What the task requires ->
Return exactly those lines of the material below that fall between the line holding "HALL pin OUT: none -> 15" and the line holding "DRIVER2 pin IN2: TX -> D2", inclusive.

Records provided ->
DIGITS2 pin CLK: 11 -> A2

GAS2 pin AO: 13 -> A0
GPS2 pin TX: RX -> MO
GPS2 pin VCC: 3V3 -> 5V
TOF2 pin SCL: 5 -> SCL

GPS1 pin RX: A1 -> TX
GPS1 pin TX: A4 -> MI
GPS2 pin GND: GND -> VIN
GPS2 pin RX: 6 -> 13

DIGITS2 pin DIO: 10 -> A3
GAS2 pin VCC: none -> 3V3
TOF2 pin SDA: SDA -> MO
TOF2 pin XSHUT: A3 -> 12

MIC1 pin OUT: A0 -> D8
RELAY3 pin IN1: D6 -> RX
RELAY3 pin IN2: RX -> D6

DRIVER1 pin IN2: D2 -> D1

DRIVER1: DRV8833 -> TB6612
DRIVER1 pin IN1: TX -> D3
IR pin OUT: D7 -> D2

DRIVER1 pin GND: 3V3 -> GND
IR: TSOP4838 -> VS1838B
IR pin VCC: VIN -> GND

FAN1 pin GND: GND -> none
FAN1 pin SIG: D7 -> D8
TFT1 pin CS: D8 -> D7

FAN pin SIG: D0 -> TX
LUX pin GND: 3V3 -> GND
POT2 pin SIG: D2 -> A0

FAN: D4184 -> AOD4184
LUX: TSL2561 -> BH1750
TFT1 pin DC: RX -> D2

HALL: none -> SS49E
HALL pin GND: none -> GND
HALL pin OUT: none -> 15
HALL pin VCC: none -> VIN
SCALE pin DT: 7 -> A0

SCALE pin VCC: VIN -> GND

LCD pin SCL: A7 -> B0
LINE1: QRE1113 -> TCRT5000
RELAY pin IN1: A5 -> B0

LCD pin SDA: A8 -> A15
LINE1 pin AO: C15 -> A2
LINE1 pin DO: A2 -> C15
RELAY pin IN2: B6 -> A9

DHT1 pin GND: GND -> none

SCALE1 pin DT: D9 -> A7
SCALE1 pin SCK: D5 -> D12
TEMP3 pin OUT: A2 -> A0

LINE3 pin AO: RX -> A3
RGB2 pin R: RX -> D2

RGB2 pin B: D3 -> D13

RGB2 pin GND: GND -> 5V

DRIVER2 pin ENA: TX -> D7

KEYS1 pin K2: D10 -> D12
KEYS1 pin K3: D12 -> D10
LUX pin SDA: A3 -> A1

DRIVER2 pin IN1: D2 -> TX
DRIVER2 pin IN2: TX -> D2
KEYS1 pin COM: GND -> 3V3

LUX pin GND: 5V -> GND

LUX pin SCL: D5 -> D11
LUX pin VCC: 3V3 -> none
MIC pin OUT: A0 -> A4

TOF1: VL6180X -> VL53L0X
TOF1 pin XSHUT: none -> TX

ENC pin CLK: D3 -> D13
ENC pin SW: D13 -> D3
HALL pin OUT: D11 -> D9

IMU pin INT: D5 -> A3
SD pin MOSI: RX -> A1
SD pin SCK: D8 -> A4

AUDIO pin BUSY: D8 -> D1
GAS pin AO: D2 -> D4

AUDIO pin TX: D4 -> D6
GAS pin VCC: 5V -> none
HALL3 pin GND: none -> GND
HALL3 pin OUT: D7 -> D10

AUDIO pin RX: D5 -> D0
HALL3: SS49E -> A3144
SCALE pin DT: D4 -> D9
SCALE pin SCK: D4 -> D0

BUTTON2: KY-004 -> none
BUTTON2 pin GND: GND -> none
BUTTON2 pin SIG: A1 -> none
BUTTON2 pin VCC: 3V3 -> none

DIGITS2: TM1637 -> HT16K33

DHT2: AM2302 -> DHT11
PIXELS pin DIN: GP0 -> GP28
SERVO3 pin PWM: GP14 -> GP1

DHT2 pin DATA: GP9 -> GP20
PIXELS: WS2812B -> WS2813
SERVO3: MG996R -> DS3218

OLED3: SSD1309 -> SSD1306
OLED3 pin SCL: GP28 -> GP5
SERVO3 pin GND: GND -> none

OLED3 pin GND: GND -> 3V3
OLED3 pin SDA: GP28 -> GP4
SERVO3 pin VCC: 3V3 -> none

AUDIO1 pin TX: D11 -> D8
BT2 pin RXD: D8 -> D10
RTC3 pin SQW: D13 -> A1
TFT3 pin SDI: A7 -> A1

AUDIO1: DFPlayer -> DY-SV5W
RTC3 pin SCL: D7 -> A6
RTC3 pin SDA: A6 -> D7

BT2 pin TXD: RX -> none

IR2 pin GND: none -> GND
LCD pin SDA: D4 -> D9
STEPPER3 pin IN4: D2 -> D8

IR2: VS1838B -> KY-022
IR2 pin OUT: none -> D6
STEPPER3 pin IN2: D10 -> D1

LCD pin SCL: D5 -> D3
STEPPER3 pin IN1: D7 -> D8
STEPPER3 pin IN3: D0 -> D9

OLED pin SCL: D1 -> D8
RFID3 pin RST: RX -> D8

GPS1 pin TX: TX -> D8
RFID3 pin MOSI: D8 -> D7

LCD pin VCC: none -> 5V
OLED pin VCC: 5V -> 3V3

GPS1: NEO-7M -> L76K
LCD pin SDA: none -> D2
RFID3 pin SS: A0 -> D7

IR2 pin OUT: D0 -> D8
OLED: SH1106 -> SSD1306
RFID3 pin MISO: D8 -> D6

Exercise response ->
HALL pin OUT: none -> 15
HALL pin VCC: none -> VIN
SCALE pin DT: 7 -> A0

SCALE pin VCC: VIN -> GND

LCD pin SCL: A7 -> B0
LINE1: QRE1113 -> TCRT5000
RELAY pin IN1: A5 -> B0

LCD pin SDA: A8 -> A15
LINE1 pin AO: C15 -> A2
LINE1 pin DO: A2 -> C15
RELAY pin IN2: B6 -> A9

DHT1 pin GND: GND -> none

SCALE1 pin DT: D9 -> A7
SCALE1 pin SCK: D5 -> D12
TEMP3 pin OUT: A2 -> A0

LINE3 pin AO: RX -> A3
RGB2 pin R: RX -> D2

RGB2 pin B: D3 -> D13

RGB2 pin GND: GND -> 5V

DRIVER2 pin ENA: TX -> D7

KEYS1 pin K2: D10 -> D12
KEYS1 pin K3: D12 -> D10
LUX pin SDA: A3 -> A1

DRIVER2 pin IN1: D2 -> TX
DRIVER2 pin IN2: TX -> D2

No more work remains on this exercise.